*** Begin section ***
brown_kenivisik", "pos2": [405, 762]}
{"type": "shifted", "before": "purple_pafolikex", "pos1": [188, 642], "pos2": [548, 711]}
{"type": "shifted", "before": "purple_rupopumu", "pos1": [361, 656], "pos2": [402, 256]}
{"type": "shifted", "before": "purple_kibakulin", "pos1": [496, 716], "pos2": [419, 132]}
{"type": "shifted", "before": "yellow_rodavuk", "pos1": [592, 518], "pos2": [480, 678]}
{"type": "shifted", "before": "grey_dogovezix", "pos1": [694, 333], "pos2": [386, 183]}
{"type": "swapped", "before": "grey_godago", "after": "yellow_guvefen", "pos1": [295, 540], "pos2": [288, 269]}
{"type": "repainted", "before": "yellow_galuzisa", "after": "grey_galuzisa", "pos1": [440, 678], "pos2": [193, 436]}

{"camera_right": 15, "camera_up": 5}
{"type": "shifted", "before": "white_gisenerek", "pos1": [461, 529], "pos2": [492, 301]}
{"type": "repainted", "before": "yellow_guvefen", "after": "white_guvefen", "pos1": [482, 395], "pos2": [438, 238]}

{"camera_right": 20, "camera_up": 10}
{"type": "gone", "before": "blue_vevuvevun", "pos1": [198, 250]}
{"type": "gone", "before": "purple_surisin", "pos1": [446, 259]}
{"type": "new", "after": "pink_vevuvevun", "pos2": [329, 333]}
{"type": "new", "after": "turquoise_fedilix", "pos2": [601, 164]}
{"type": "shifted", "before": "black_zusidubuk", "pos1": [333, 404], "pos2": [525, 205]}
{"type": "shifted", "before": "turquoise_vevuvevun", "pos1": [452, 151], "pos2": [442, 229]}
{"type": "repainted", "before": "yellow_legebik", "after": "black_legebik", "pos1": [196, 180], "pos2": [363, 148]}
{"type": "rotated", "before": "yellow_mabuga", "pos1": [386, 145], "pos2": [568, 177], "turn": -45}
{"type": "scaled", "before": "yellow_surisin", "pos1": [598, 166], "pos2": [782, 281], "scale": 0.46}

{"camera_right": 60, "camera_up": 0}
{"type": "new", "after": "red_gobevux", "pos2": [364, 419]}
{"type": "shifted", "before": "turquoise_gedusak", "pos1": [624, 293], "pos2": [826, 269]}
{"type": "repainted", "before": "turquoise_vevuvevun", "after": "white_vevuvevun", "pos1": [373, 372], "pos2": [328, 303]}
*** End section ***
## WHAT THIS TASK INVOLVES
The records above should be repeated exactly. Print them all.

## EXERCISE ANSWER
brown_kenivisik", "pos2": [405, 762]}
{"type": "shifted", "before": "purple_pafolikex", "pos1": [188, 642], "pos2": [548, 711]}
{"type": "shifted", "before": "purple_rupopumu", "pos1": [361, 656], "pos2": [402, 256]}
{"type": "shifted", "before": "purple_kibakulin", "pos1": [496, 716], "pos2": [419, 132]}
{"type": "shifted", "before": "yellow_rodavuk", "pos1": [592, 518], "pos2": [480, 678]}
{"type": "shifted", "before": "grey_dogovezix", "pos1": [694, 333], "pos2": [386, 183]}
{"type": "swapped", "before": "grey_godago", "after": "yellow_guvefen", "pos1": [295, 540], "pos2": [288, 269]}
{"type": "repainted", "before": "yellow_galuzisa", "after": "grey_galuzisa", "pos1": [440, 678], "pos2": [193, 436]}

{"camera_right": 15, "camera_up": 5}
{"type": "shifted", "before": "white_gisenerek", "pos1": [461, 529], "pos2": [492, 301]}
{"type": "repainted", "before": "yellow_guvefen", "after": "white_guvefen", "pos1": [482, 395], "pos2": [438, 238]}

{"camera_right": 20, "camera_up": 10}
{"type": "gone", "before": "blue_vevuvevun", "pos1": [198, 250]}
{"type": "gone", "before": "purple_surisin", "pos1": [446, 259]}
{"type": "new", "after": "pink_vevuvevun", "pos2": [329, 333]}
{"type": "new", "after": "turquoise_fedilix", "pos2": [601, 164]}
{"type": "shifted", "before": "black_zusidubuk", "pos1": [333, 404], "pos2": [525, 205]}
{"type": "shifted", "before": "turquoise_vevuvevun", "pos1": [452, 151], "pos2": [442, 229]}
{"type": "repainted", "before": "yellow_legebik", "after": "black_legebik", "pos1": [196, 180], "pos2": [363, 148]}
{"type": "rotated", "before": "yellow_mabuga", "pos1": [386, 145], "pos2": [568, 177], "turn": -45}
{"type": "scaled", "before": "yellow_surisin", "pos1": [598, 166], "pos2": [782, 281], "scale": 0.46}

{"camera_right": 60, "camera_up": 0}
{"type": "new", "after": "red_gobevux", "pos2": [364, 419]}
{"type": "shifted", "before": "turquoise_gedusak", "pos1": [624, 293], "pos2": [826, 269]}
{"type": "repainted", "before": "turquoise_vevuvevun", "after": "white_vevuvevun", "pos1": [373, 372], "pos2": [328, 303]}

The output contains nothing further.